#### WORK ORDER:
When the string "plus" appears in a line of the records, show the whole line.

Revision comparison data
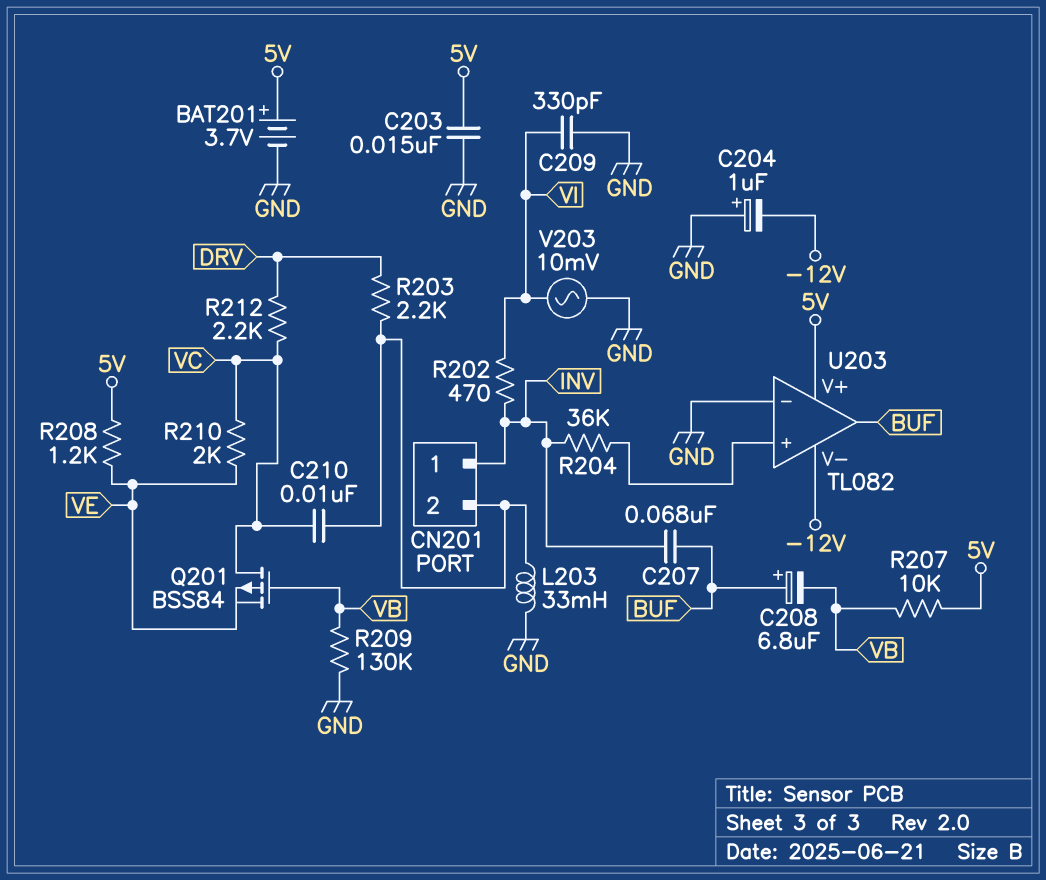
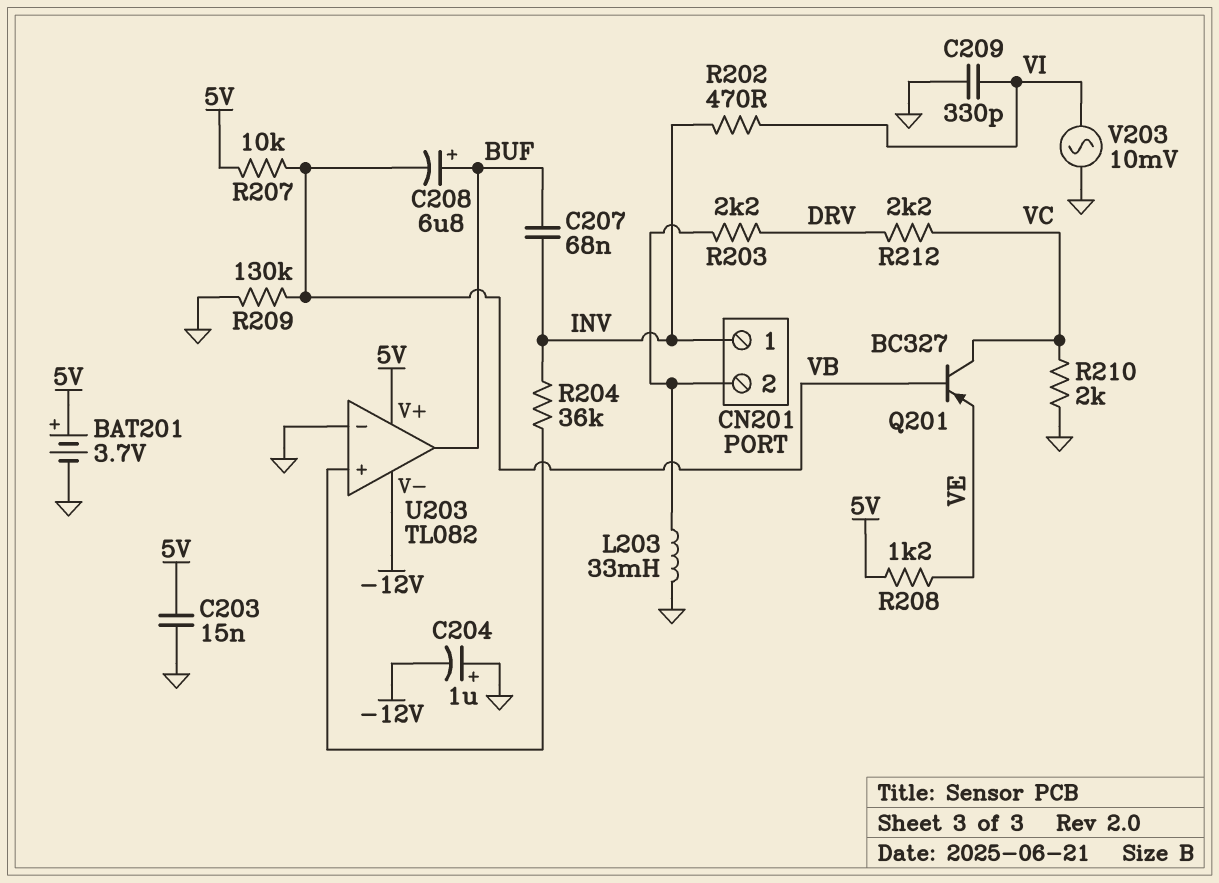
C210: 10nF (CN201/2, VC) -> none
Q201: PMOS BSS84 (G VB, D VC, S VE) -> PNP BC327 (B VB, C VC, E VE)
R210: 2k (VC, VE) -> 2k (GND, VC)

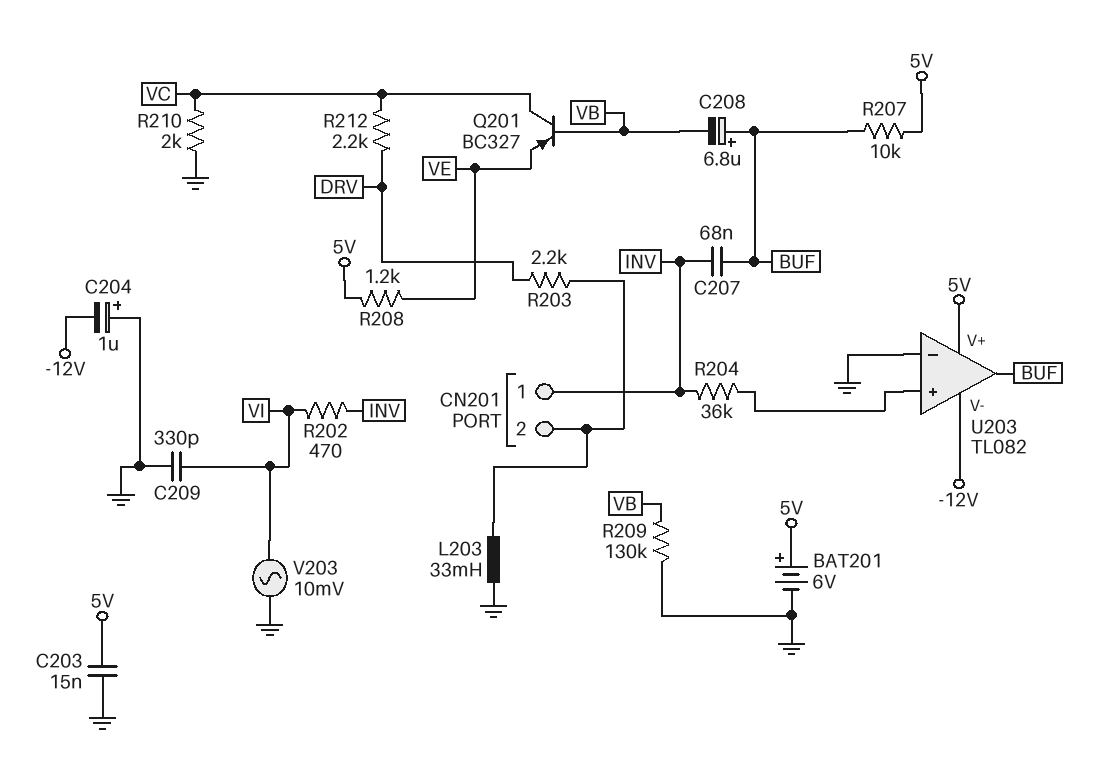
BAT201: 3.7V (plus 5V, minus GND) -> 6V (plus 5V, minus GND)
R207: 10k (5V, VB) -> 10k (5V, BUF)

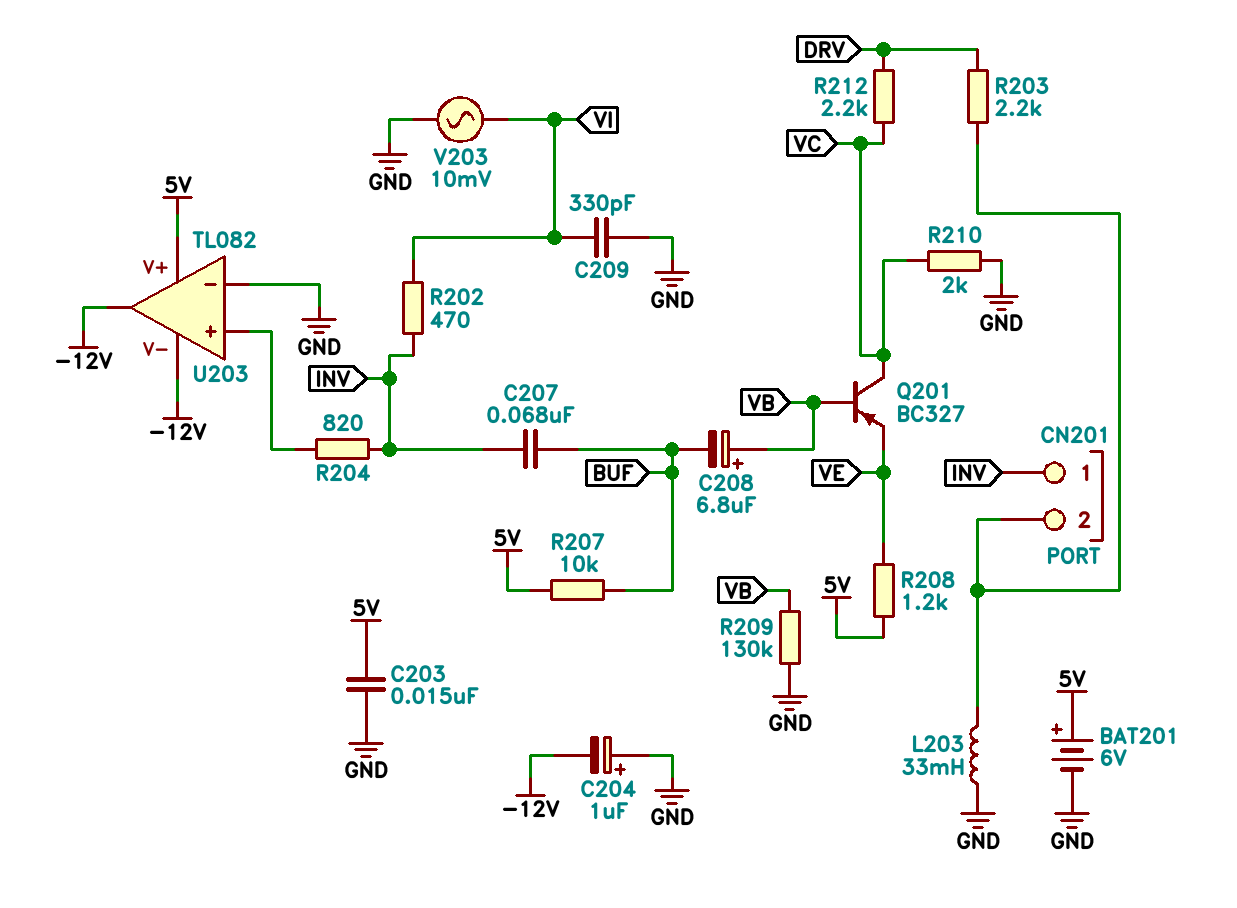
C208: 6.8uF (plus BUF, minus VB) -> 6.8uF (plus VB, minus BUF)
R204: 36k (INV, U203/in+) -> 820 (INV, U203/in+)
U203 pin out: BUF -> -12V

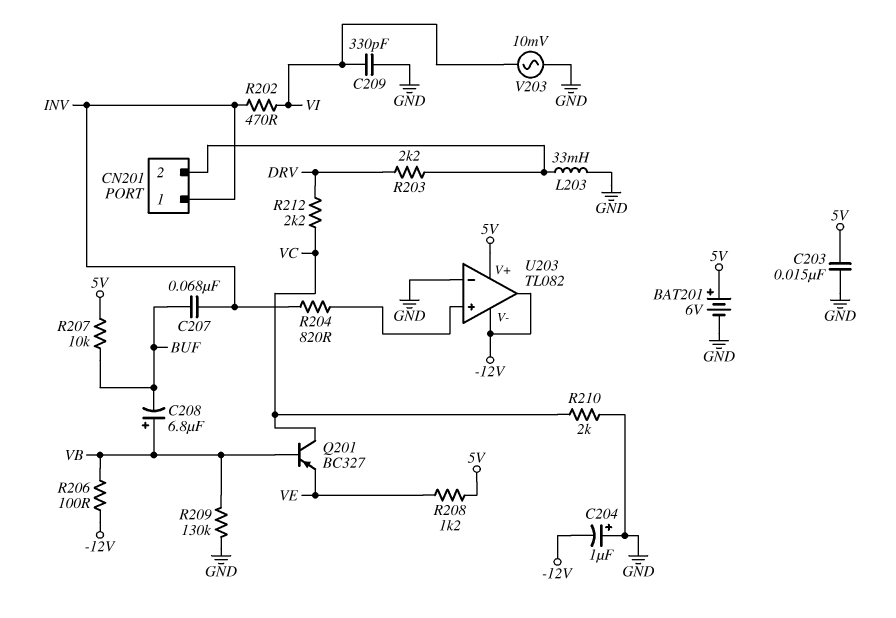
R206: none -> 100 (-12V, VB)

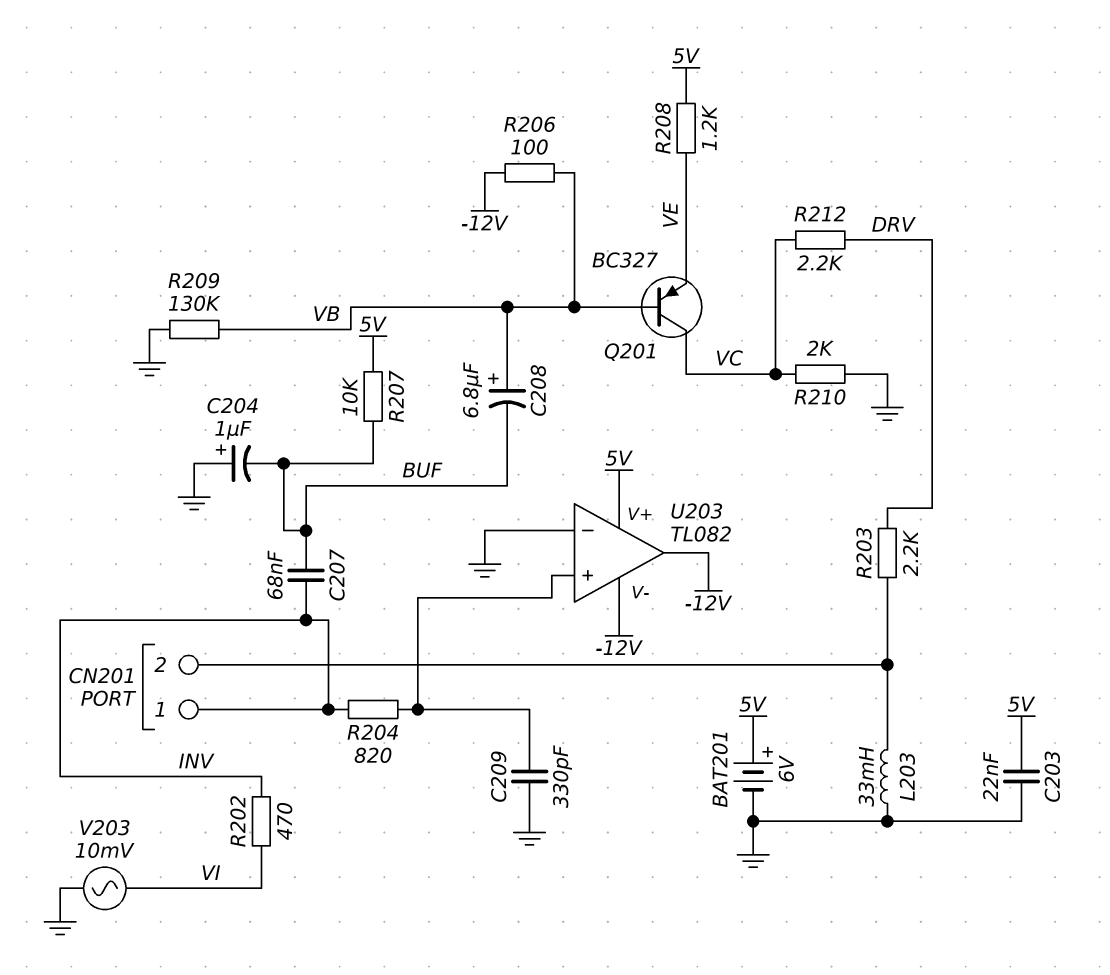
C203: 15nF (5V, GND) -> 22nF (5V, GND)
C204: 1uF (plus GND, minus -12V) -> 1uF (plus GND, minus BUF)
C209: 330pF (GND, VI) -> 330pF (GND, U203/in+)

#### EXPECTED ANSWER:
BAT201: 3.7V (plus 5V, minus GND) -> 6V (plus 5V, minus GND)
C208: 6.8uF (plus BUF, minus VB) -> 6.8uF (plus VB, minus BUF)
C204: 1uF (plus GND, minus -12V) -> 1uF (plus GND, minus BUF)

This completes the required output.